◆ WHAT YOU SHOULD DO
Give the records again in full, exactly as they appear, but without the pictures.

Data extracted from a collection
##########
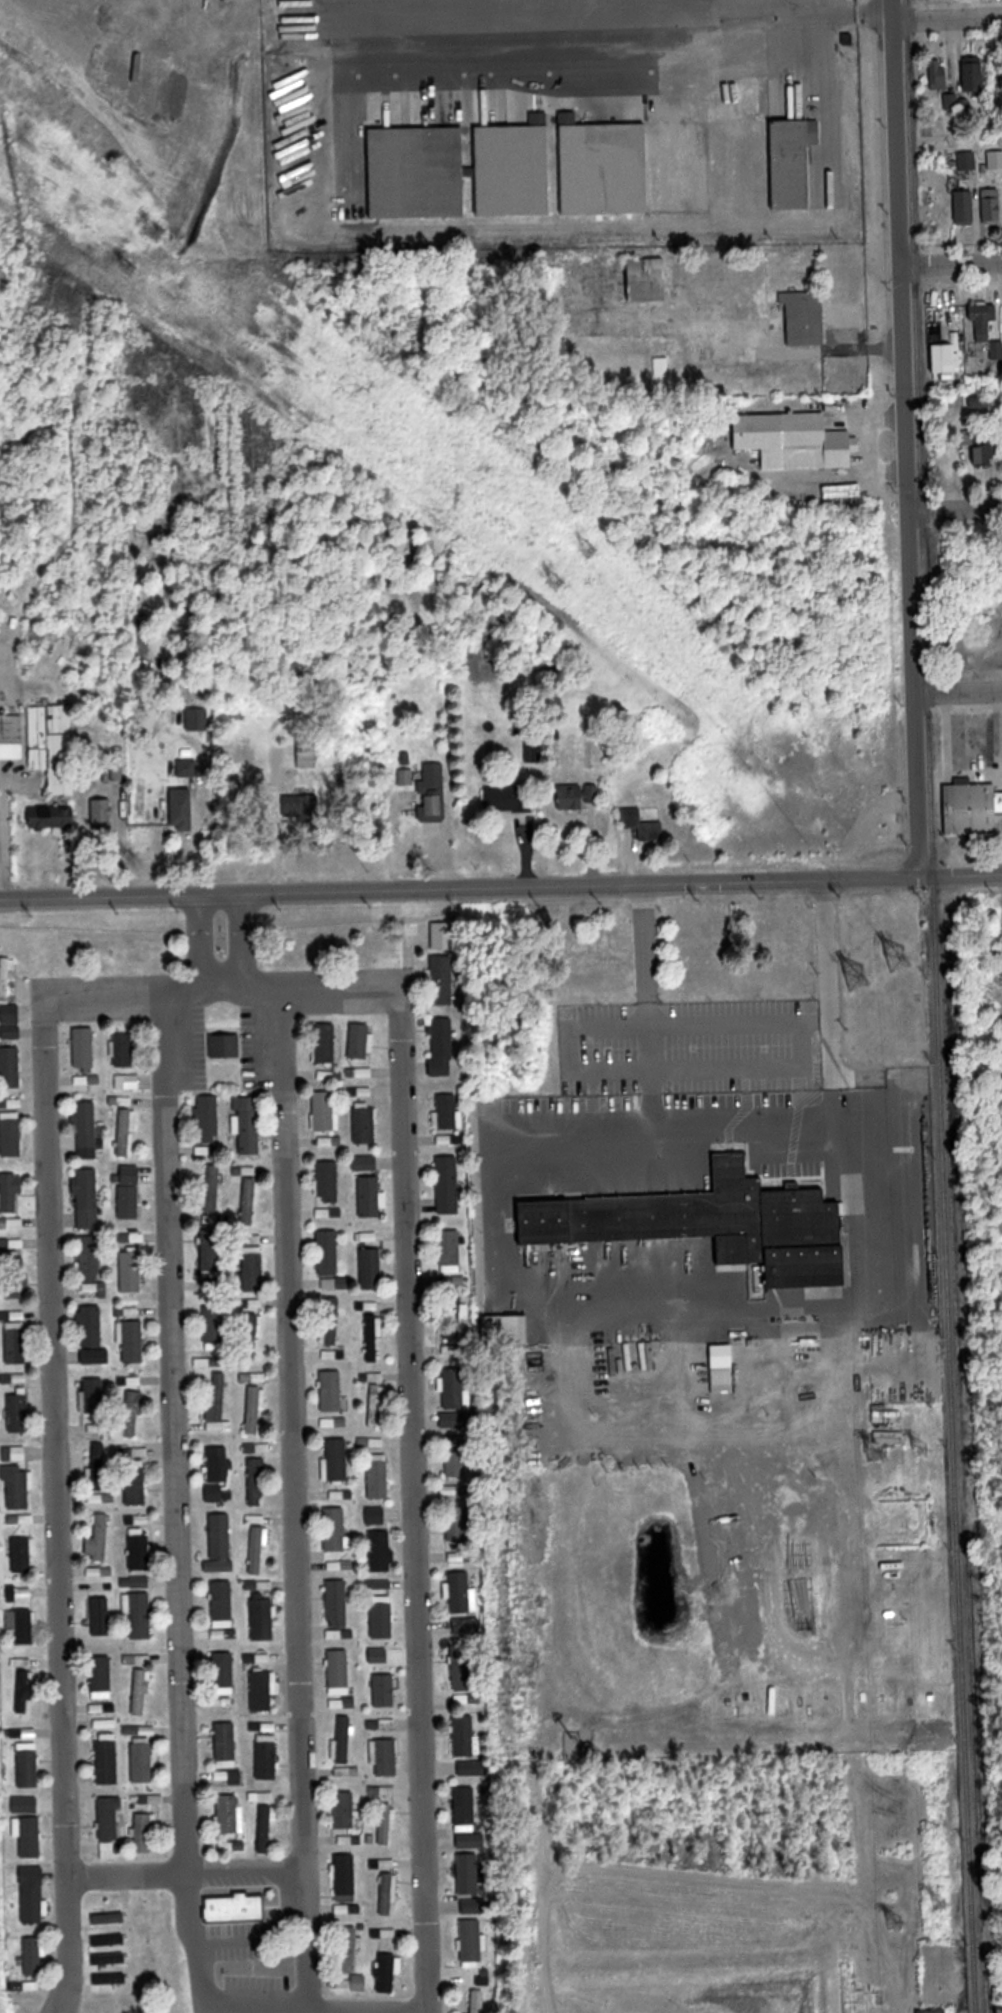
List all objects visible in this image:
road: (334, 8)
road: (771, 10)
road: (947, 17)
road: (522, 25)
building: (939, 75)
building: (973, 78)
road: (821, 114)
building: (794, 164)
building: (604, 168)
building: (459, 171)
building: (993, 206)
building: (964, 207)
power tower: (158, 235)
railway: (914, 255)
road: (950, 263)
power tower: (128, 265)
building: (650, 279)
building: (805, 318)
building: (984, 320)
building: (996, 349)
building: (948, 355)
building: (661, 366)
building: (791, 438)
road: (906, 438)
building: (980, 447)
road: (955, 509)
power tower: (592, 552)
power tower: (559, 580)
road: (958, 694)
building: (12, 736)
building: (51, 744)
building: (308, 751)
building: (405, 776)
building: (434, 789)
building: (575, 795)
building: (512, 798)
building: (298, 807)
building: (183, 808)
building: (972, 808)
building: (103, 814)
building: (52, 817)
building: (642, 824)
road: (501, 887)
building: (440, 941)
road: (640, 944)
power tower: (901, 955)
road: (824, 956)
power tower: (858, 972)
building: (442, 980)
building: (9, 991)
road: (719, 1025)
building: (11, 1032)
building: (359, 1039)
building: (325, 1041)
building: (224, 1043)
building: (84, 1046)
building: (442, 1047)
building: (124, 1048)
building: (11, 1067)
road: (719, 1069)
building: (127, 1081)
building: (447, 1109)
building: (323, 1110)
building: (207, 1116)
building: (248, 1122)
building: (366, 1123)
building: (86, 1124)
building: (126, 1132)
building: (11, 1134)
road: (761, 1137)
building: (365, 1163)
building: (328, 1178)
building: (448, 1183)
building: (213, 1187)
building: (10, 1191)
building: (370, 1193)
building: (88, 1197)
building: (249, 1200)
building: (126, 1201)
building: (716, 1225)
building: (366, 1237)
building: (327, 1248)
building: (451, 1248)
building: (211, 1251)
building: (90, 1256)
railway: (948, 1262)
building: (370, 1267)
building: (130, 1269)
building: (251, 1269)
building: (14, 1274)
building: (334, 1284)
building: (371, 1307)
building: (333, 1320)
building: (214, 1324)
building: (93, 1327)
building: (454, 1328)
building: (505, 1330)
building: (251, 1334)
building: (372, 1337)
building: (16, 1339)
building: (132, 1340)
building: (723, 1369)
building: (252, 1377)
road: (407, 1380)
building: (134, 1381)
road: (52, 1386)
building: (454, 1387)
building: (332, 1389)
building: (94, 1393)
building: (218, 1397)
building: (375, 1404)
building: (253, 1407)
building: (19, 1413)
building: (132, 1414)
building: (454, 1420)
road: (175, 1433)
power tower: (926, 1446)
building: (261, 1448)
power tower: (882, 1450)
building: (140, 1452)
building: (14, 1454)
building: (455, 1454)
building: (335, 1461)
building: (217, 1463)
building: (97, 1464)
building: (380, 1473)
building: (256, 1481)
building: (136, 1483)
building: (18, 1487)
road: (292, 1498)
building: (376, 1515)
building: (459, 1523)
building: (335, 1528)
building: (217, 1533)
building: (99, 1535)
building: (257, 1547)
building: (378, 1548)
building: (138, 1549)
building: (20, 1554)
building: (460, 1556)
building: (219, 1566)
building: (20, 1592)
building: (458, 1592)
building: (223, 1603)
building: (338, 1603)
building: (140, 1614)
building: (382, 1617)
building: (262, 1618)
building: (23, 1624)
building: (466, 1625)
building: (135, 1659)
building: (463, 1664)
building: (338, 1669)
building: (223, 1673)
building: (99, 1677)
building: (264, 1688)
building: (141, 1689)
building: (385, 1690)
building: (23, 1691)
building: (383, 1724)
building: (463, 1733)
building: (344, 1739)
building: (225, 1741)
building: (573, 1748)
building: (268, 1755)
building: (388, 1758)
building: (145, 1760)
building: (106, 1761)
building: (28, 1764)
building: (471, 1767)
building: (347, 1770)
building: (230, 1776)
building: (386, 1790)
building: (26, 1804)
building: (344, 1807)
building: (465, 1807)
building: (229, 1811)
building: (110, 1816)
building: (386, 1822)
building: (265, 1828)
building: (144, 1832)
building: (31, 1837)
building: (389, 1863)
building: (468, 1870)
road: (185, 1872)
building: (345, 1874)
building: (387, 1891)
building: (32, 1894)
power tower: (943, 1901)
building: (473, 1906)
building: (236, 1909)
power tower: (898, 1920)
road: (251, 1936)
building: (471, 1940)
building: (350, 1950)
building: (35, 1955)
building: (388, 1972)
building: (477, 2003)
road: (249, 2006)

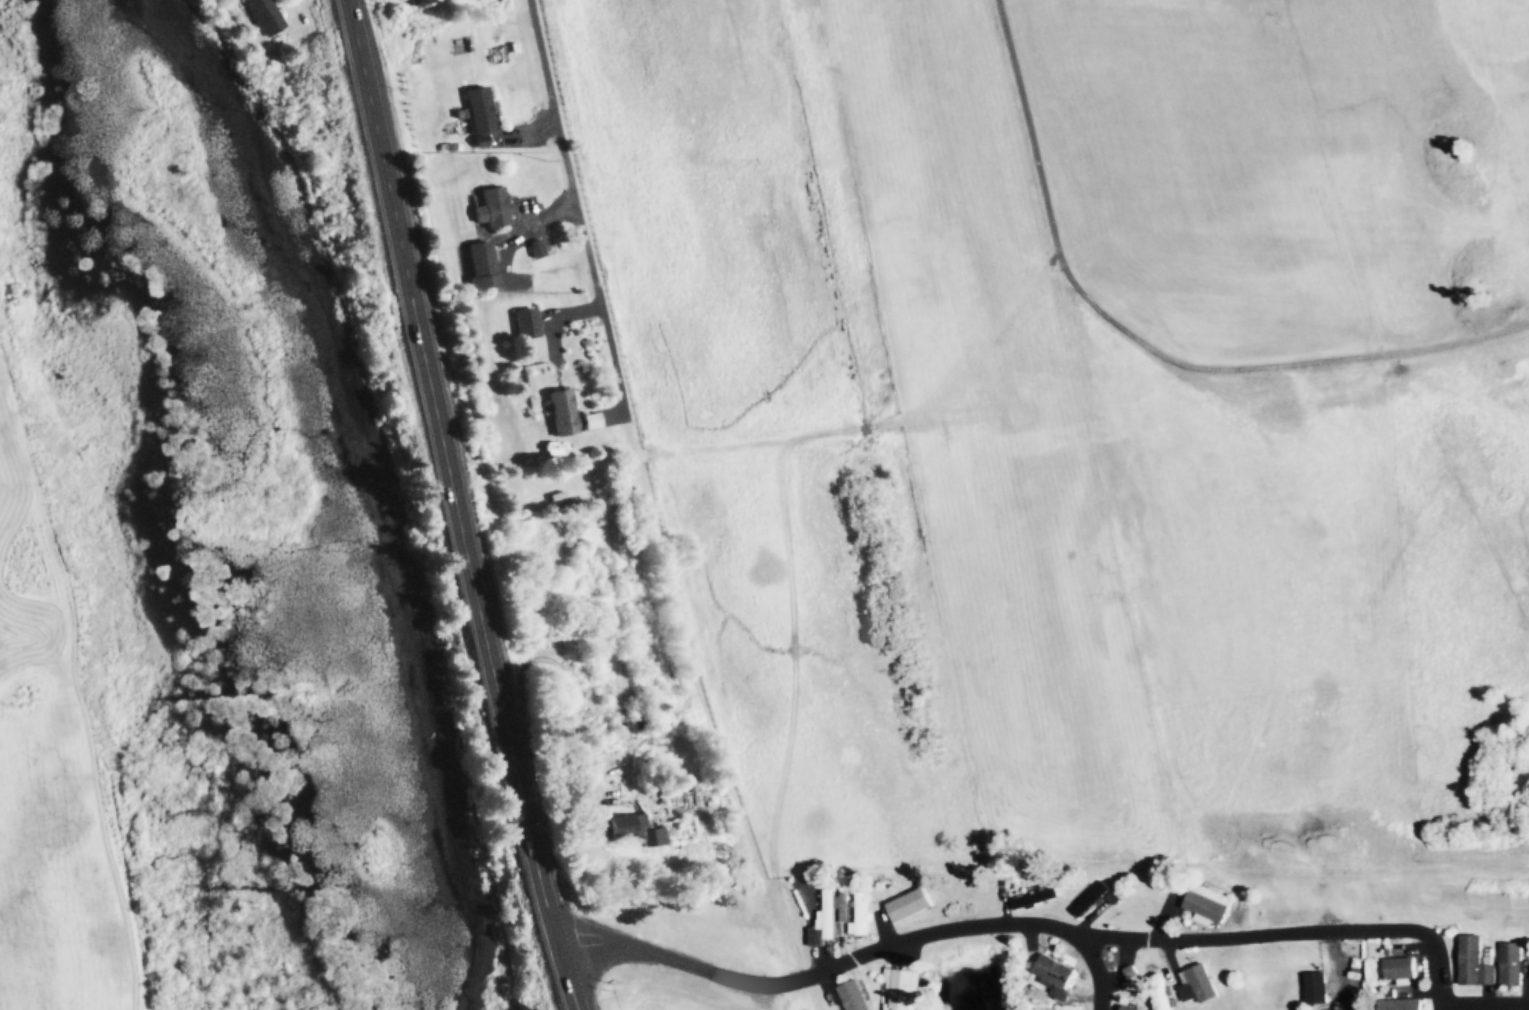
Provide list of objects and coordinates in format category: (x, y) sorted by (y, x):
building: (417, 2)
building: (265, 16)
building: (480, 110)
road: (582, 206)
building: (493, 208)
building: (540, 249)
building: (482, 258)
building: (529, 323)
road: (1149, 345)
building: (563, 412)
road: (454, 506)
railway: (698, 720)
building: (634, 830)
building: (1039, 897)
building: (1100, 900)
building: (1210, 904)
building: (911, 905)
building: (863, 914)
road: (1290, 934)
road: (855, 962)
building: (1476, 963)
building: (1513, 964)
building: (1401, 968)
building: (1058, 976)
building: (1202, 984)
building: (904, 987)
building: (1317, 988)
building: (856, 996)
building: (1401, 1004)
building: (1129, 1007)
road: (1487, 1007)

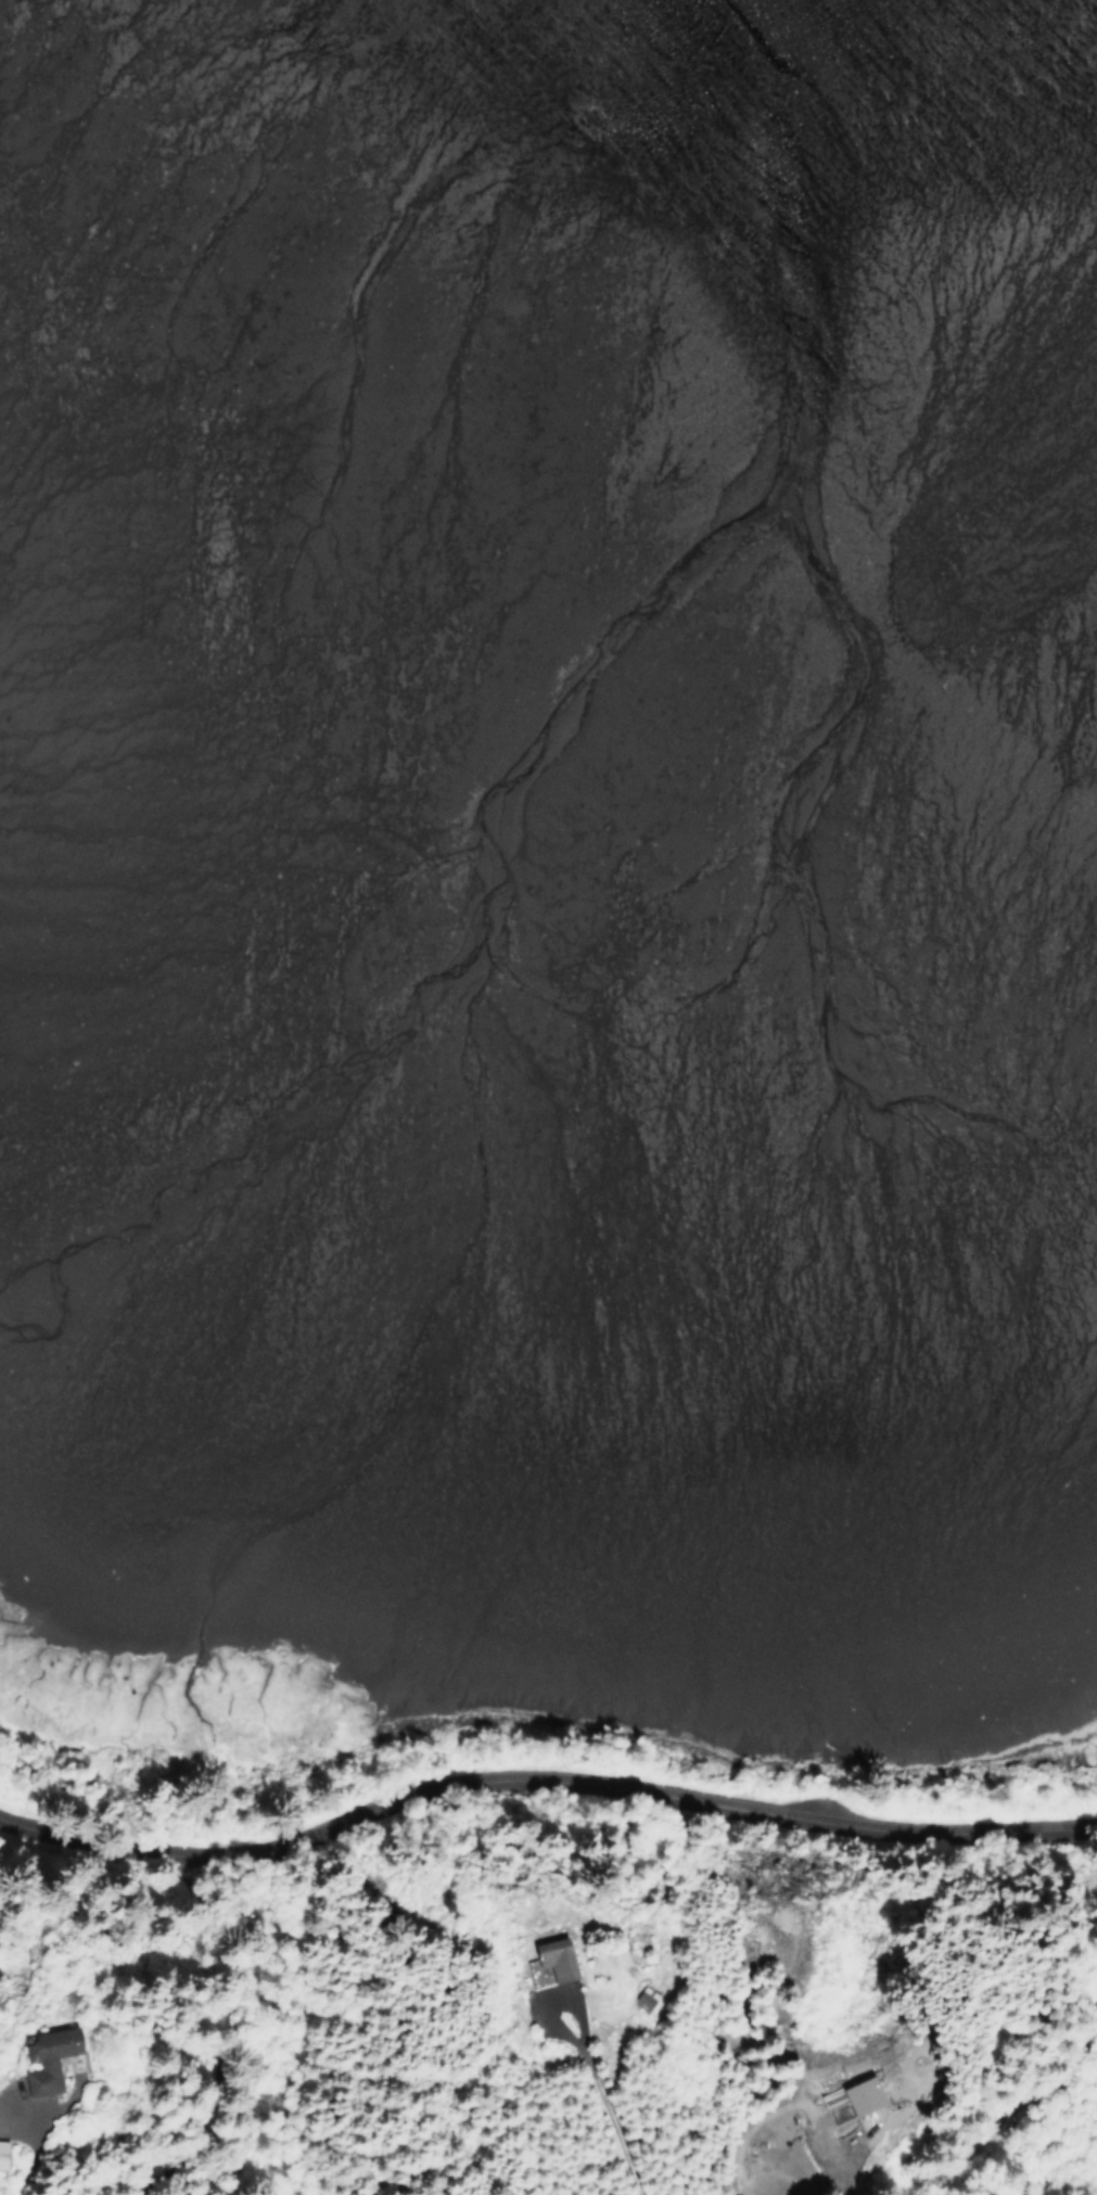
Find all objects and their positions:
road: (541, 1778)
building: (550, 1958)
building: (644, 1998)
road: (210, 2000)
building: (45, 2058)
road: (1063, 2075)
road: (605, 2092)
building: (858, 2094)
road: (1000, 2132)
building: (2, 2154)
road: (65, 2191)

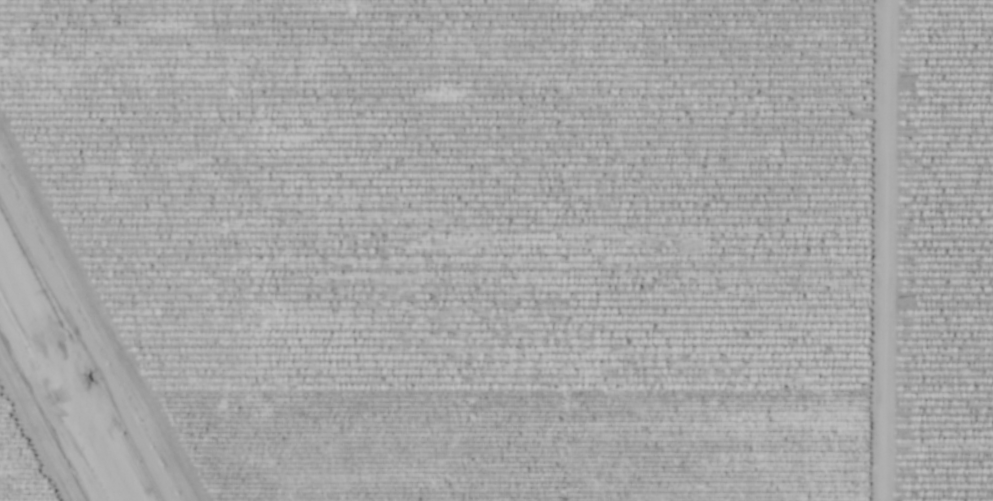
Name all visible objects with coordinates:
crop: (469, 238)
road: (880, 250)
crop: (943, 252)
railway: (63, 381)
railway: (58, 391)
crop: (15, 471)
##########
◆ WRITTEN SOLUTION
List all objects visible in this image:
road: (334, 8)
road: (771, 10)
road: (947, 17)
road: (522, 25)
building: (939, 75)
building: (973, 78)
road: (821, 114)
building: (794, 164)
building: (604, 168)
building: (459, 171)
building: (993, 206)
building: (964, 207)
power tower: (158, 235)
railway: (914, 255)
road: (950, 263)
power tower: (128, 265)
building: (650, 279)
building: (805, 318)
building: (984, 320)
building: (996, 349)
building: (948, 355)
building: (661, 366)
building: (791, 438)
road: (906, 438)
building: (980, 447)
road: (955, 509)
power tower: (592, 552)
power tower: (559, 580)
road: (958, 694)
building: (12, 736)
building: (51, 744)
building: (308, 751)
building: (405, 776)
building: (434, 789)
building: (575, 795)
building: (512, 798)
building: (298, 807)
building: (183, 808)
building: (972, 808)
building: (103, 814)
building: (52, 817)
building: (642, 824)
road: (501, 887)
building: (440, 941)
road: (640, 944)
power tower: (901, 955)
road: (824, 956)
power tower: (858, 972)
building: (442, 980)
building: (9, 991)
road: (719, 1025)
building: (11, 1032)
building: (359, 1039)
building: (325, 1041)
building: (224, 1043)
building: (84, 1046)
building: (442, 1047)
building: (124, 1048)
building: (11, 1067)
road: (719, 1069)
building: (127, 1081)
building: (447, 1109)
building: (323, 1110)
building: (207, 1116)
building: (248, 1122)
building: (366, 1123)
building: (86, 1124)
building: (126, 1132)
building: (11, 1134)
road: (761, 1137)
building: (365, 1163)
building: (328, 1178)
building: (448, 1183)
building: (213, 1187)
building: (10, 1191)
building: (370, 1193)
building: (88, 1197)
building: (249, 1200)
building: (126, 1201)
building: (716, 1225)
building: (366, 1237)
building: (327, 1248)
building: (451, 1248)
building: (211, 1251)
building: (90, 1256)
railway: (948, 1262)
building: (370, 1267)
building: (130, 1269)
building: (251, 1269)
building: (14, 1274)
building: (334, 1284)
building: (371, 1307)
building: (333, 1320)
building: (214, 1324)
building: (93, 1327)
building: (454, 1328)
building: (505, 1330)
building: (251, 1334)
building: (372, 1337)
building: (16, 1339)
building: (132, 1340)
building: (723, 1369)
building: (252, 1377)
road: (407, 1380)
building: (134, 1381)
road: (52, 1386)
building: (454, 1387)
building: (332, 1389)
building: (94, 1393)
building: (218, 1397)
building: (375, 1404)
building: (253, 1407)
building: (19, 1413)
building: (132, 1414)
building: (454, 1420)
road: (175, 1433)
power tower: (926, 1446)
building: (261, 1448)
power tower: (882, 1450)
building: (140, 1452)
building: (14, 1454)
building: (455, 1454)
building: (335, 1461)
building: (217, 1463)
building: (97, 1464)
building: (380, 1473)
building: (256, 1481)
building: (136, 1483)
building: (18, 1487)
road: (292, 1498)
building: (376, 1515)
building: (459, 1523)
building: (335, 1528)
building: (217, 1533)
building: (99, 1535)
building: (257, 1547)
building: (378, 1548)
building: (138, 1549)
building: (20, 1554)
building: (460, 1556)
building: (219, 1566)
building: (20, 1592)
building: (458, 1592)
building: (223, 1603)
building: (338, 1603)
building: (140, 1614)
building: (382, 1617)
building: (262, 1618)
building: (23, 1624)
building: (466, 1625)
building: (135, 1659)
building: (463, 1664)
building: (338, 1669)
building: (223, 1673)
building: (99, 1677)
building: (264, 1688)
building: (141, 1689)
building: (385, 1690)
building: (23, 1691)
building: (383, 1724)
building: (463, 1733)
building: (344, 1739)
building: (225, 1741)
building: (573, 1748)
building: (268, 1755)
building: (388, 1758)
building: (145, 1760)
building: (106, 1761)
building: (28, 1764)
building: (471, 1767)
building: (347, 1770)
building: (230, 1776)
building: (386, 1790)
building: (26, 1804)
building: (344, 1807)
building: (465, 1807)
building: (229, 1811)
building: (110, 1816)
building: (386, 1822)
building: (265, 1828)
building: (144, 1832)
building: (31, 1837)
building: (389, 1863)
building: (468, 1870)
road: (185, 1872)
building: (345, 1874)
building: (387, 1891)
building: (32, 1894)
power tower: (943, 1901)
building: (473, 1906)
building: (236, 1909)
power tower: (898, 1920)
road: (251, 1936)
building: (471, 1940)
building: (350, 1950)
building: (35, 1955)
building: (388, 1972)
building: (477, 2003)
road: (249, 2006)

Provide list of objects and coordinates in format category: (x, y) sorted by (y, x):
building: (417, 2)
building: (265, 16)
building: (480, 110)
road: (582, 206)
building: (493, 208)
building: (540, 249)
building: (482, 258)
building: (529, 323)
road: (1149, 345)
building: (563, 412)
road: (454, 506)
railway: (698, 720)
building: (634, 830)
building: (1039, 897)
building: (1100, 900)
building: (1210, 904)
building: (911, 905)
building: (863, 914)
road: (1290, 934)
road: (855, 962)
building: (1476, 963)
building: (1513, 964)
building: (1401, 968)
building: (1058, 976)
building: (1202, 984)
building: (904, 987)
building: (1317, 988)
building: (856, 996)
building: (1401, 1004)
building: (1129, 1007)
road: (1487, 1007)

Find all objects and their positions:
road: (541, 1778)
building: (550, 1958)
building: (644, 1998)
road: (210, 2000)
building: (45, 2058)
road: (1063, 2075)
road: (605, 2092)
building: (858, 2094)
road: (1000, 2132)
building: (2, 2154)
road: (65, 2191)

Name all visible objects with coordinates:
crop: (469, 238)
road: (880, 250)
crop: (943, 252)
railway: (63, 381)
railway: (58, 391)
crop: (15, 471)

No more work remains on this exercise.